Input data:

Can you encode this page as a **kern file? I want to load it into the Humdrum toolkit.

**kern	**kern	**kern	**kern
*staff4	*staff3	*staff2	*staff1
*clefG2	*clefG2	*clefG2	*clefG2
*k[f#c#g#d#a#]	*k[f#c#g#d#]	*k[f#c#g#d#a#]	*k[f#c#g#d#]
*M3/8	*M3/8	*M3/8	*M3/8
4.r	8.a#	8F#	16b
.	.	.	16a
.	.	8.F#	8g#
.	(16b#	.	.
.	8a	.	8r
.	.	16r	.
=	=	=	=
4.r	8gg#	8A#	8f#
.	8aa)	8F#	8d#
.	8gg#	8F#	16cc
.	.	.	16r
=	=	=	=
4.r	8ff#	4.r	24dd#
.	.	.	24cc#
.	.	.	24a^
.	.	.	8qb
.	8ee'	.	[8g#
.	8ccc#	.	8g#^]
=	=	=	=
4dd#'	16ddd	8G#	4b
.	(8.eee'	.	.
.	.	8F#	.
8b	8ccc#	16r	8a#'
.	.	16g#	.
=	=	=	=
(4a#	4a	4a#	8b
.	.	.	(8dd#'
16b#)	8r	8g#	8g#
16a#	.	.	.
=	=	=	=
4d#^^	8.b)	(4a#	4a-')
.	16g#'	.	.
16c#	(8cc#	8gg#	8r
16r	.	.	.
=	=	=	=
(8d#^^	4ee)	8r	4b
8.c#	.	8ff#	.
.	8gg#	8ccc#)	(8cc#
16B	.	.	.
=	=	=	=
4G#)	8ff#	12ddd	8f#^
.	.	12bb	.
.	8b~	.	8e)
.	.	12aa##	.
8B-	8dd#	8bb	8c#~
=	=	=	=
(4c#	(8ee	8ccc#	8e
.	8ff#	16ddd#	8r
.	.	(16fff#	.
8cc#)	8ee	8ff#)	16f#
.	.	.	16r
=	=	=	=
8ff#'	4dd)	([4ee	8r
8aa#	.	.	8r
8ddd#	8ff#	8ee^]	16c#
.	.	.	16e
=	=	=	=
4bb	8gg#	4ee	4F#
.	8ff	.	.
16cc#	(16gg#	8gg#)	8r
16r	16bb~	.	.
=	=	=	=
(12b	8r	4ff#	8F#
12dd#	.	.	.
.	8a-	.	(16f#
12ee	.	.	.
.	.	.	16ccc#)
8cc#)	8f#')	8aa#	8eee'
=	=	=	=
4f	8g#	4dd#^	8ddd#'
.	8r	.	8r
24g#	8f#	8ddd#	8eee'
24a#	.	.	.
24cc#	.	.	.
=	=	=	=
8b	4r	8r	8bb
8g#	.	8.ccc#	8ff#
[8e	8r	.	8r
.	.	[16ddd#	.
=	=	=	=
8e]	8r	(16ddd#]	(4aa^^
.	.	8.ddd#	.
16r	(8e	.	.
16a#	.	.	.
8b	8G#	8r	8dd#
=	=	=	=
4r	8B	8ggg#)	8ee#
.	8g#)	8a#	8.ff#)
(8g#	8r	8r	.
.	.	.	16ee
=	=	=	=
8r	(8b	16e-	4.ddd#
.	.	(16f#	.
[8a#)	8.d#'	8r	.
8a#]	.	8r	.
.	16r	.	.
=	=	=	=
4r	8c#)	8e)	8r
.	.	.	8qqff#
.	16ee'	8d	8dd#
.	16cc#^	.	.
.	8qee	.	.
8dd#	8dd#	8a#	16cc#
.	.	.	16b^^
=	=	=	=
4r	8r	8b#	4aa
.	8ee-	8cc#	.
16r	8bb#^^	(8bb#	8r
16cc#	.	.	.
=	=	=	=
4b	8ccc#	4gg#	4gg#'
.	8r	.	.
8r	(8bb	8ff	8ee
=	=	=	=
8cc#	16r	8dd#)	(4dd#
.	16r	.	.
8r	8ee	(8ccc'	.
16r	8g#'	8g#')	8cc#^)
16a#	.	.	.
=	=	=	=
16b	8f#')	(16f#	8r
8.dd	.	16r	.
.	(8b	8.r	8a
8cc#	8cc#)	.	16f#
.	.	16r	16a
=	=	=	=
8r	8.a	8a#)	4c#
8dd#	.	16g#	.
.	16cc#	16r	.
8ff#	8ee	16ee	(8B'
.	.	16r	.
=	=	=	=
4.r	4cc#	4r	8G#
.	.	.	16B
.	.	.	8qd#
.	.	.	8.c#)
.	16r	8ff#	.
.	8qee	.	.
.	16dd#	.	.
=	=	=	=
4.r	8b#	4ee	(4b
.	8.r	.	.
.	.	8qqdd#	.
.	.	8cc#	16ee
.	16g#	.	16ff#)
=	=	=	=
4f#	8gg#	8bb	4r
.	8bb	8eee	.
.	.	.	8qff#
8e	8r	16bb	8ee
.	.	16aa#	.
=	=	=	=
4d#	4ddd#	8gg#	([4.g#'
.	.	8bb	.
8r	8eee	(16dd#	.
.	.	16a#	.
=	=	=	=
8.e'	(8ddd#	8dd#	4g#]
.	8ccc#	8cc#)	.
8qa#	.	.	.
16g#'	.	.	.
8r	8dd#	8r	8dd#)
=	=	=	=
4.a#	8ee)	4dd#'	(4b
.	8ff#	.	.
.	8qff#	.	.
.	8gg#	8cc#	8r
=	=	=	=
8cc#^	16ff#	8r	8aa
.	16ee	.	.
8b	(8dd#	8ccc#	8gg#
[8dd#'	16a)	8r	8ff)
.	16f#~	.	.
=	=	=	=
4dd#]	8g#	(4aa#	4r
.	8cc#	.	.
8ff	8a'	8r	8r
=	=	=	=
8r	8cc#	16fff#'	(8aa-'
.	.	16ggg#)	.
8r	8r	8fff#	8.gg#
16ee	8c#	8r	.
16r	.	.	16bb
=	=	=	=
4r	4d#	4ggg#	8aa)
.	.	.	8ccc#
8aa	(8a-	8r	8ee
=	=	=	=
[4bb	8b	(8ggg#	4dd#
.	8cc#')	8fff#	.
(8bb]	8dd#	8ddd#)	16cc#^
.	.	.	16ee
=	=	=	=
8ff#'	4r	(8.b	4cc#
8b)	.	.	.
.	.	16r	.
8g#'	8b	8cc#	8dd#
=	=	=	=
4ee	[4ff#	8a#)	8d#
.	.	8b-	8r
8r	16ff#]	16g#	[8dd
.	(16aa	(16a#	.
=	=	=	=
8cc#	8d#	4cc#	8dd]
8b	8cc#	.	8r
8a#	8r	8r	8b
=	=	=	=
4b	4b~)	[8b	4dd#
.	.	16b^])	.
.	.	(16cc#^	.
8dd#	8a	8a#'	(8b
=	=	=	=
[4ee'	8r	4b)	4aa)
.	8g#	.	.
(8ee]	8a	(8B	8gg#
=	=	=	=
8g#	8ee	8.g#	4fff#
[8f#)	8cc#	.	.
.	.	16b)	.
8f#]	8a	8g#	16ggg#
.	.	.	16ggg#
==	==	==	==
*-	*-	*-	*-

Direction: List every line in the entries above that contains the string "kern", matching case exactly.

Answer:
Can you encode this page as a **kern file? I want to load it into the Humdrum toolkit.
**kern	**kern	**kern	**kern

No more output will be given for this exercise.